%%

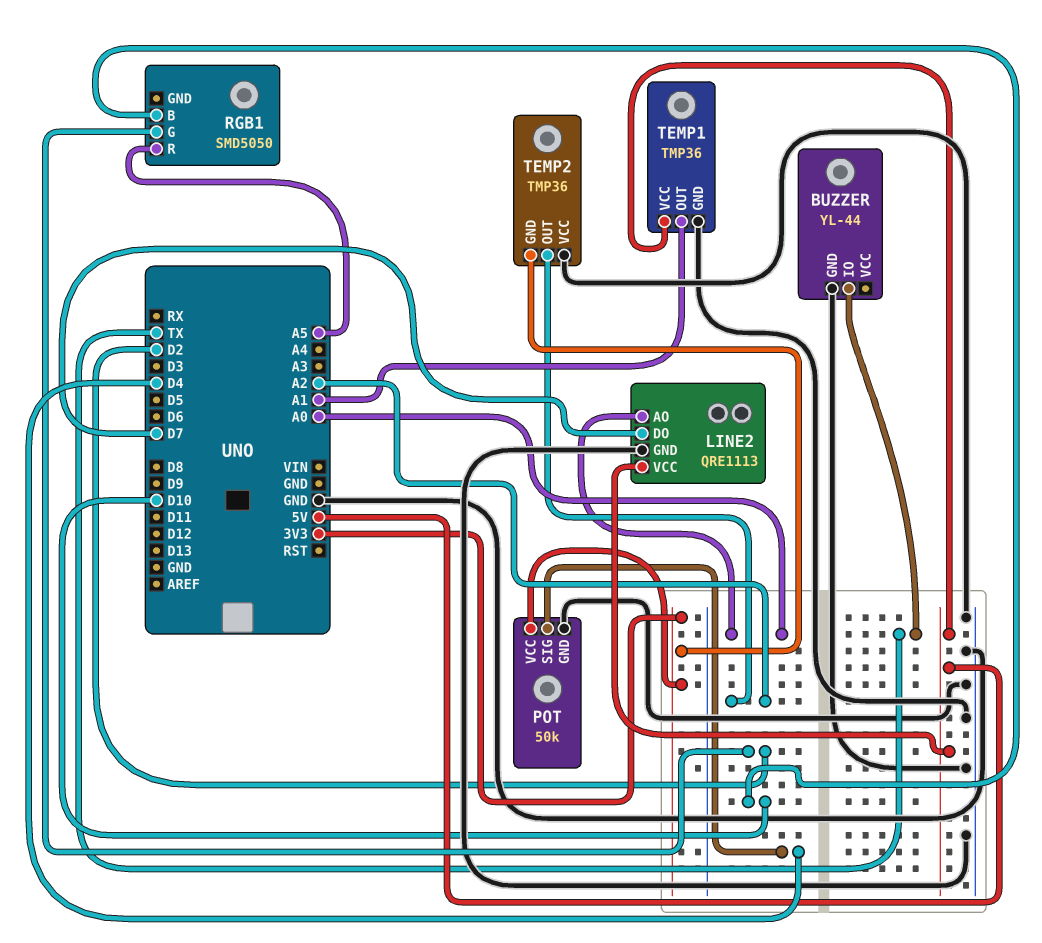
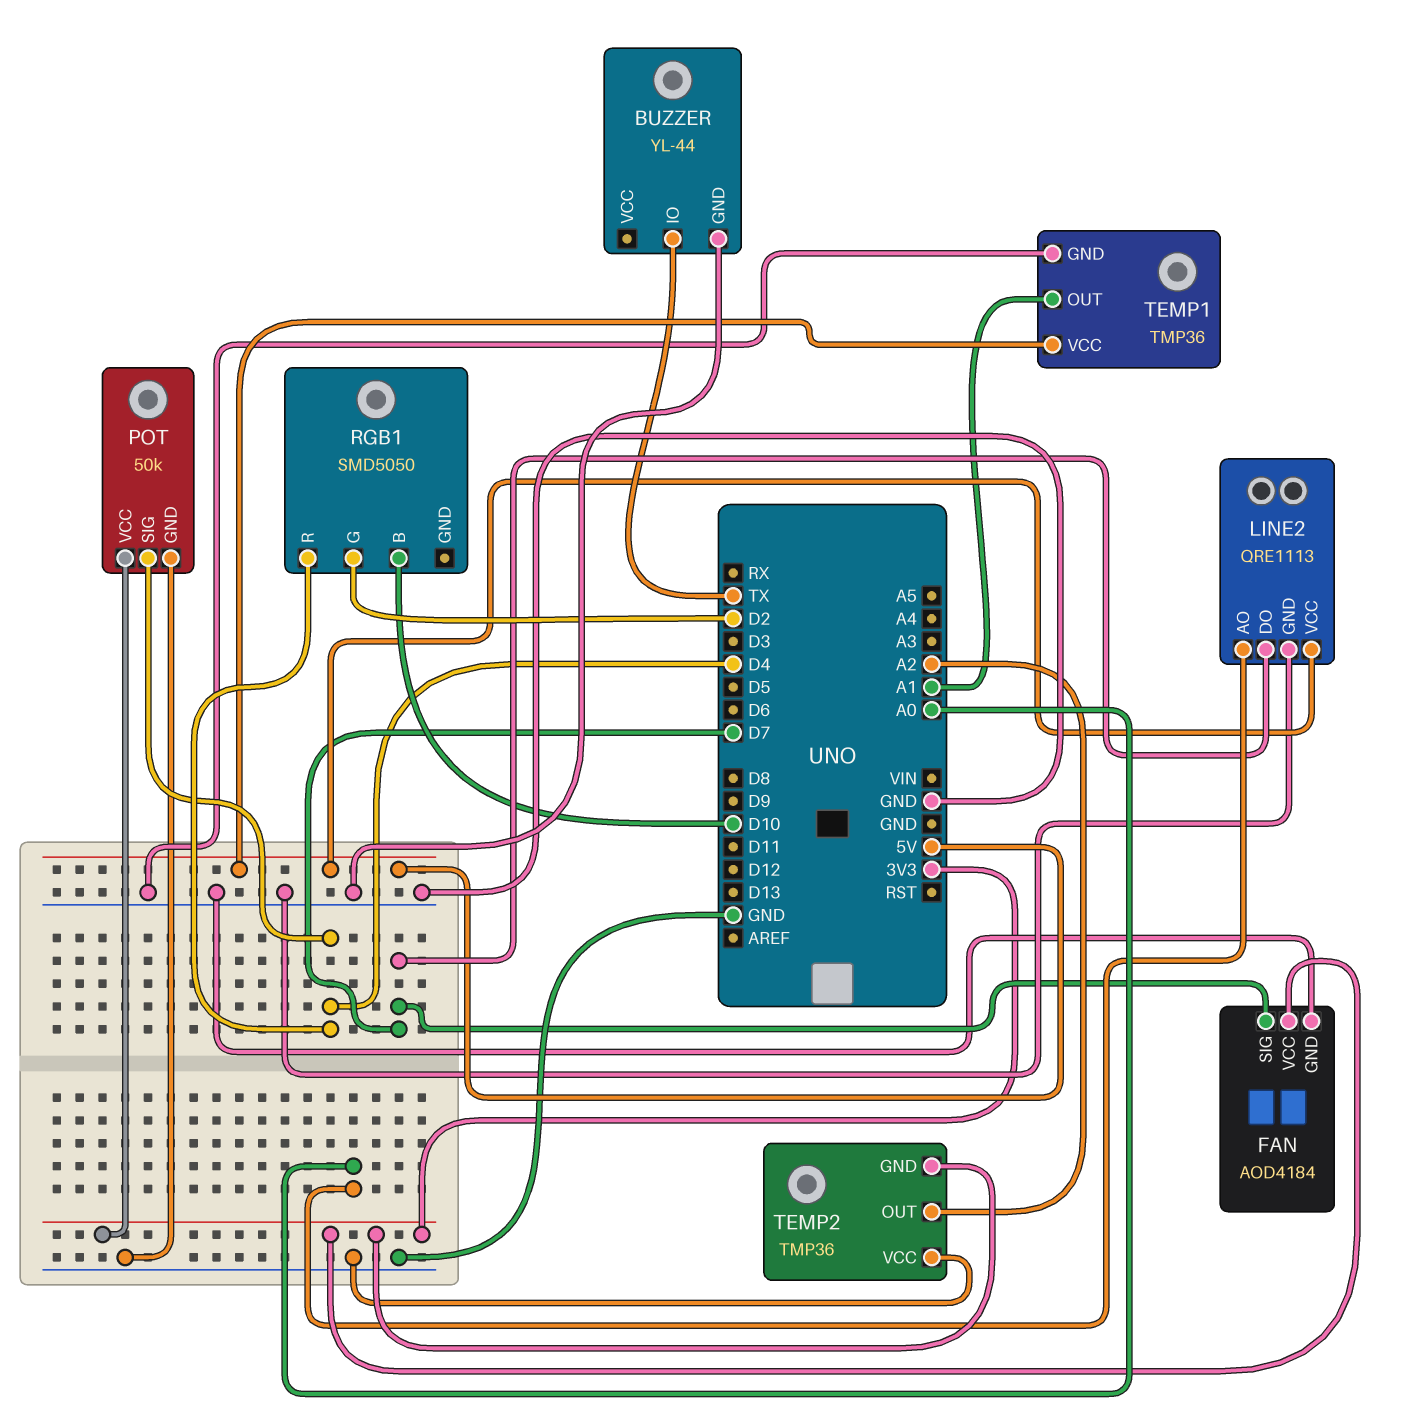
FAN: none -> AOD4184
FAN pin GND: none -> GND
FAN pin SIG: none -> D7
FAN pin VCC: none -> 3V3
RGB1 pin R: A5 -> D4

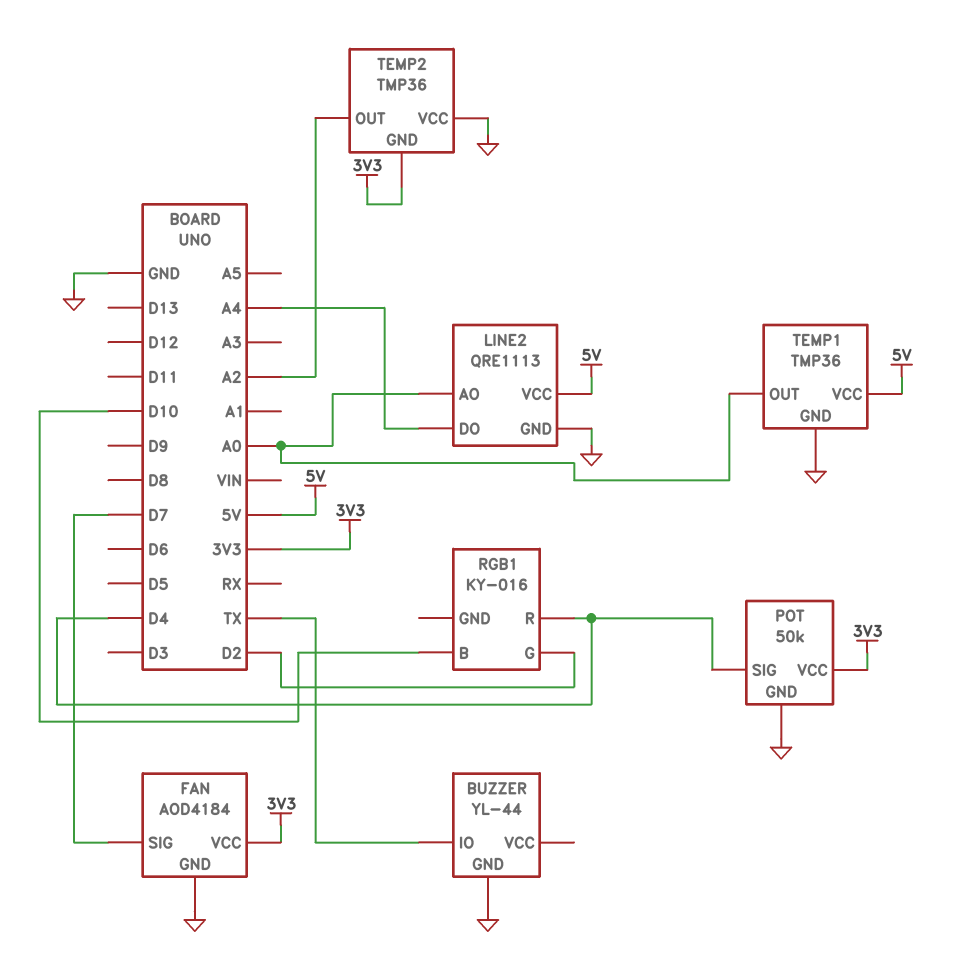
LINE2 pin DO: D7 -> A4
RGB1: SMD5050 -> KY-016
TEMP1 pin OUT: A1 -> A0

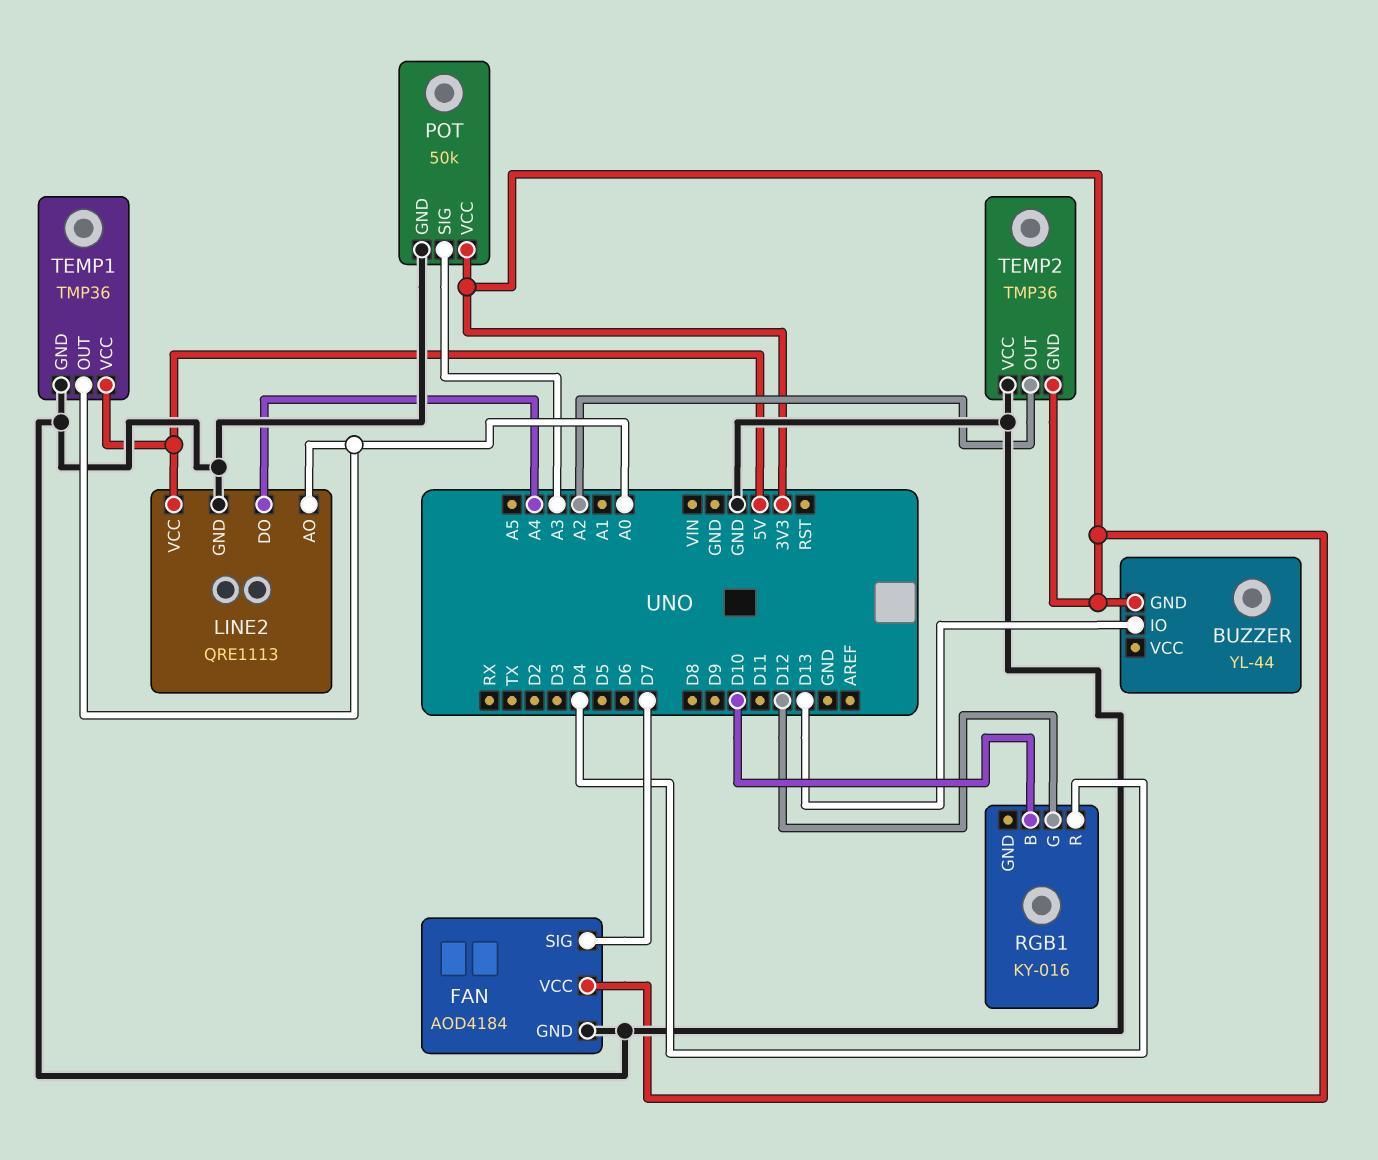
BUZZER pin GND: GND -> 3V3
BUZZER pin IO: TX -> D13
POT pin SIG: D4 -> A3
RGB1 pin G: D2 -> D12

%%

#### [Work required]
Print the listing exactly, minus any pictures.

#### [Result]
FAN: none -> AOD4184
FAN pin GND: none -> GND
FAN pin SIG: none -> D7
FAN pin VCC: none -> 3V3
RGB1 pin R: A5 -> D4

LINE2 pin DO: D7 -> A4
RGB1: SMD5050 -> KY-016
TEMP1 pin OUT: A1 -> A0

BUZZER pin GND: GND -> 3V3
BUZZER pin IO: TX -> D13
POT pin SIG: D4 -> A3
RGB1 pin G: D2 -> D12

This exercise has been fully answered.